((

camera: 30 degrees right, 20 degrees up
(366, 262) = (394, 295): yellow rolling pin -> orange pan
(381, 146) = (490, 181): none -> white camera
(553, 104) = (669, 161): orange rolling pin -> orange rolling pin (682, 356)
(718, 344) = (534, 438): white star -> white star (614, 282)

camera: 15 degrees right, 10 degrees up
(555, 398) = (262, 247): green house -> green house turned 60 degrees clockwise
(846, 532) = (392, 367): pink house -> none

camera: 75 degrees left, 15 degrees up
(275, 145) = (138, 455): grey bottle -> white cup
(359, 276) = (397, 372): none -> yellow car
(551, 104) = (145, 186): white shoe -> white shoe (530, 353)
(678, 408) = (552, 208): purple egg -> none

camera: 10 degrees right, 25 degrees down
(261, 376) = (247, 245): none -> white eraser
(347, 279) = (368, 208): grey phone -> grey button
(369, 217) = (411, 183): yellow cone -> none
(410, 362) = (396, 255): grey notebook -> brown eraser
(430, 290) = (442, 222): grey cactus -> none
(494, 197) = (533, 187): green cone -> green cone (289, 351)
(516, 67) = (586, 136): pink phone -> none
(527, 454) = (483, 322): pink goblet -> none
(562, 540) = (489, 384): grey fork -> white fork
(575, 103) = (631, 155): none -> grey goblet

))

Each line in the data where the string "pink" occurs should be identified and copied.

(846, 532) = (392, 367): pink house -> none
(516, 67) = (586, 136): pink phone -> none
(527, 454) = (483, 322): pink goblet -> none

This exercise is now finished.